*** Block opens ***

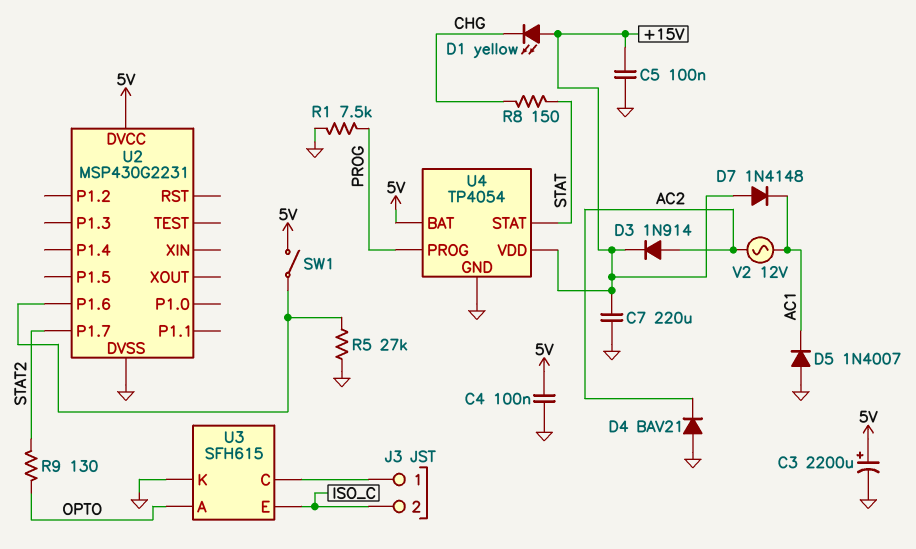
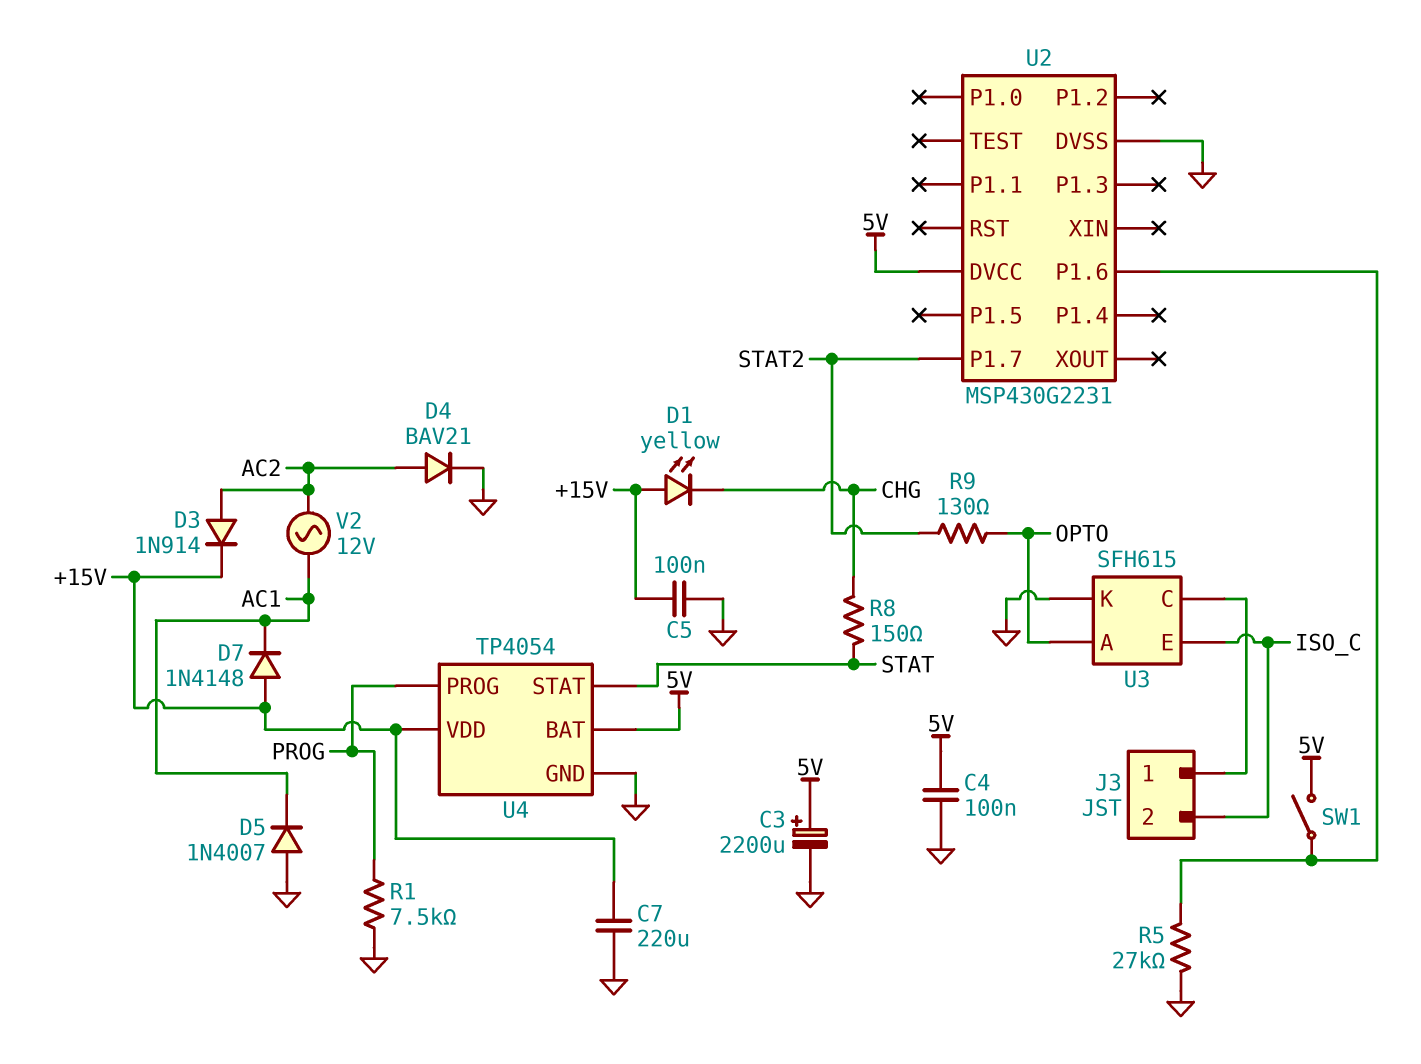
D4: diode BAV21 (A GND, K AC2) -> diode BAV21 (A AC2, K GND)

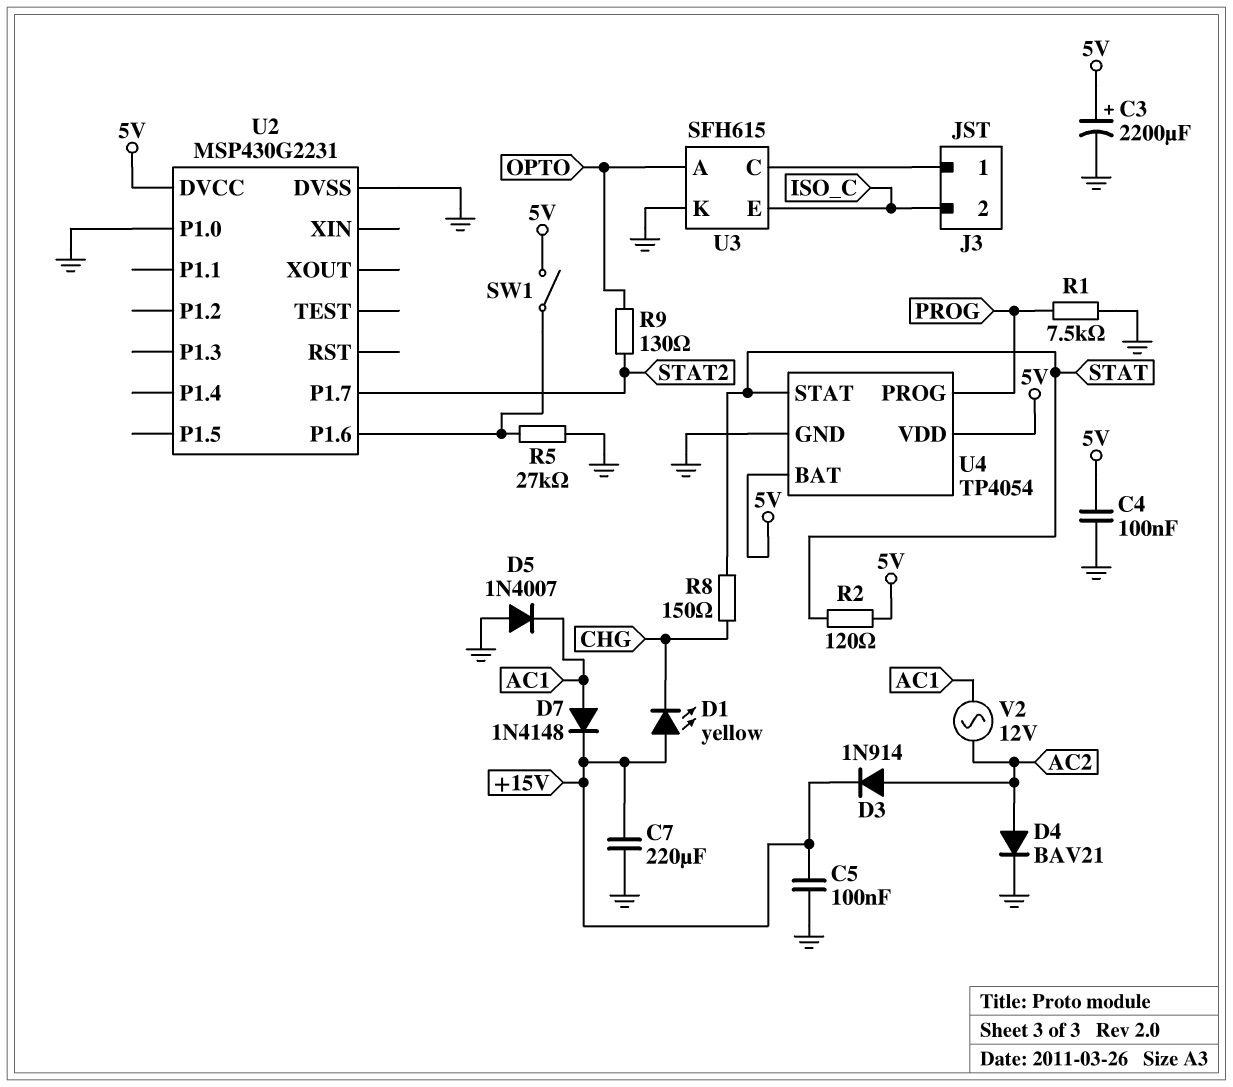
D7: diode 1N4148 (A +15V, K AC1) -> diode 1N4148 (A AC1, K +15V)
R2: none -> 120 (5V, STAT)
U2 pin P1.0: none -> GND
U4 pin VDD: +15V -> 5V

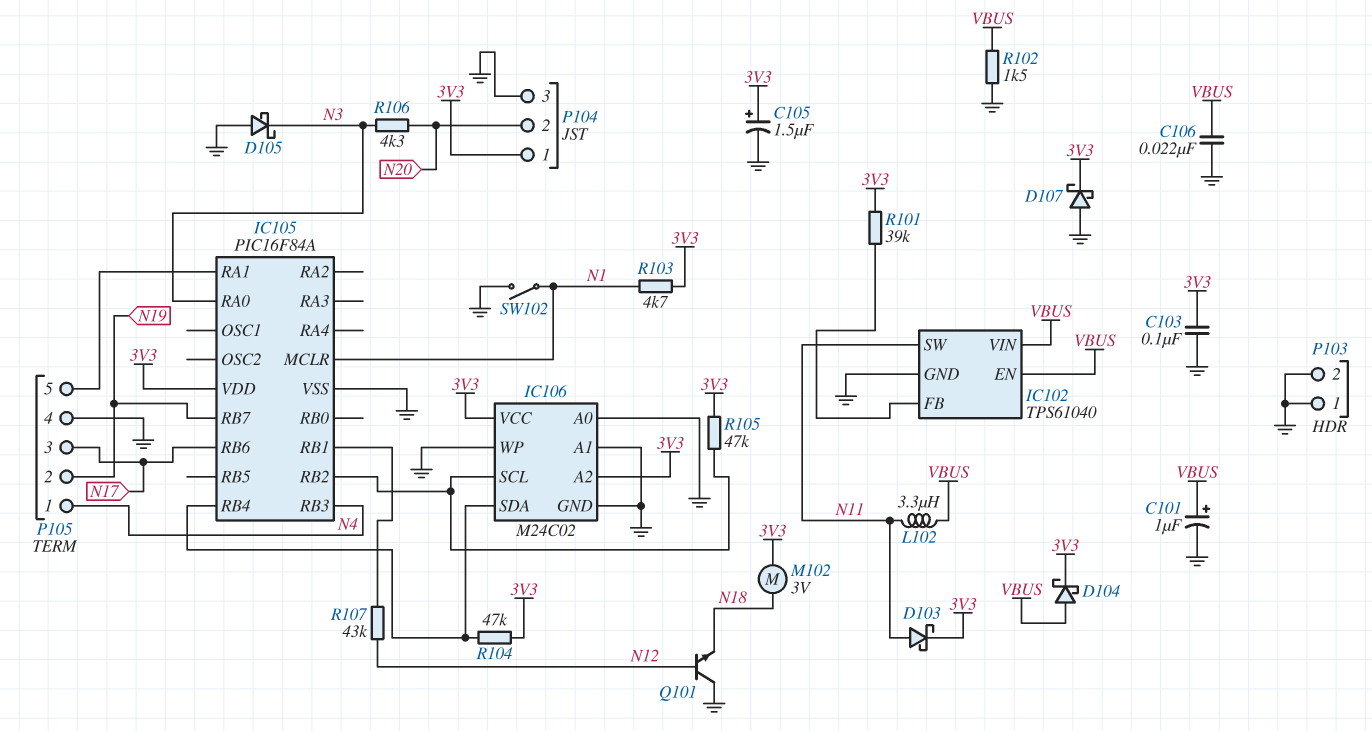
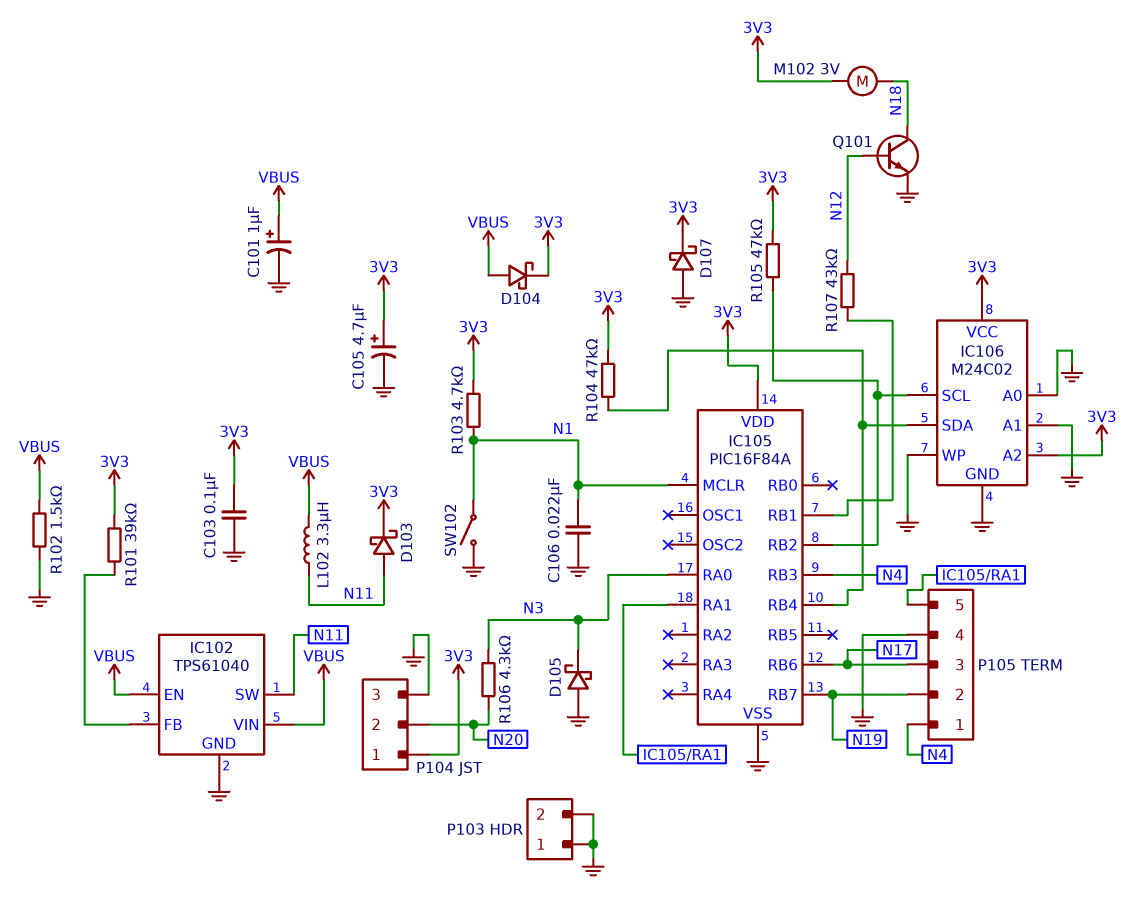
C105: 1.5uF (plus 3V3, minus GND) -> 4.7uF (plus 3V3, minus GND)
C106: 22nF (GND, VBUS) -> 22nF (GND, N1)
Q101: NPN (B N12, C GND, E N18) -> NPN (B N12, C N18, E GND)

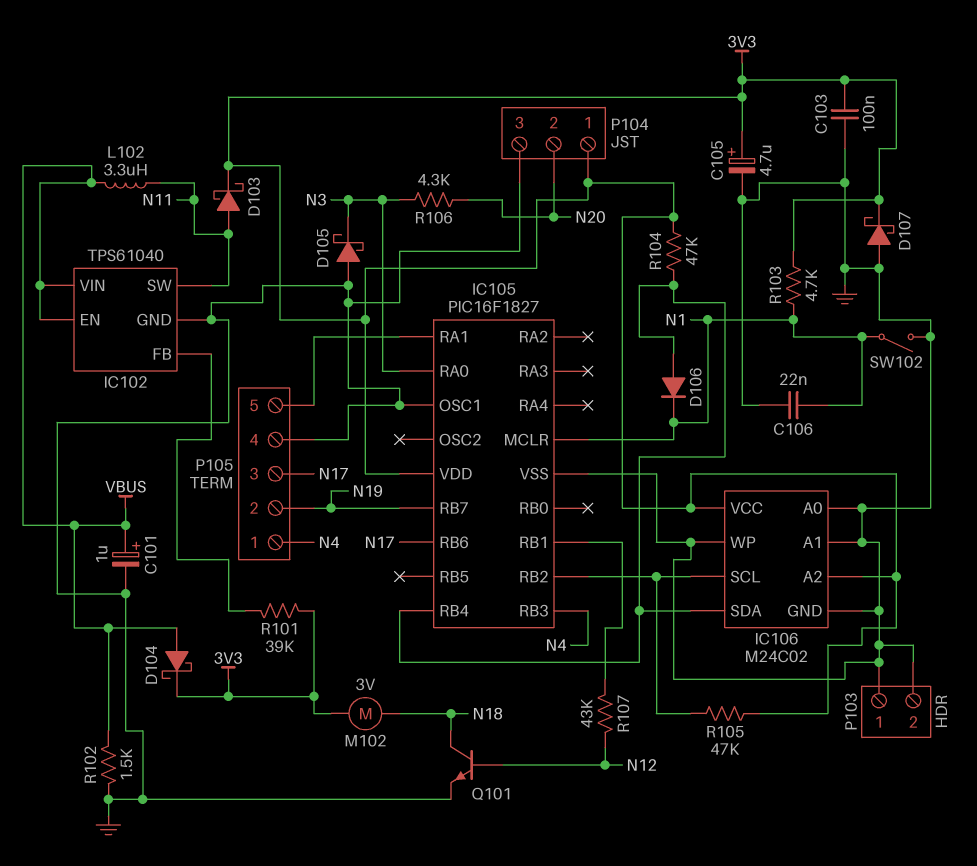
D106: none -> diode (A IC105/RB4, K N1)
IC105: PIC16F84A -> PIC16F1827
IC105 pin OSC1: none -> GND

*** Block closes ***

Could you print the material above word for word and skip the images?

D4: diode BAV21 (A GND, K AC2) -> diode BAV21 (A AC2, K GND)

D7: diode 1N4148 (A +15V, K AC1) -> diode 1N4148 (A AC1, K +15V)
R2: none -> 120 (5V, STAT)
U2 pin P1.0: none -> GND
U4 pin VDD: +15V -> 5V

C105: 1.5uF (plus 3V3, minus GND) -> 4.7uF (plus 3V3, minus GND)
C106: 22nF (GND, VBUS) -> 22nF (GND, N1)
Q101: NPN (B N12, C GND, E N18) -> NPN (B N12, C N18, E GND)

D106: none -> diode (A IC105/RB4, K N1)
IC105: PIC16F84A -> PIC16F1827
IC105 pin OSC1: none -> GND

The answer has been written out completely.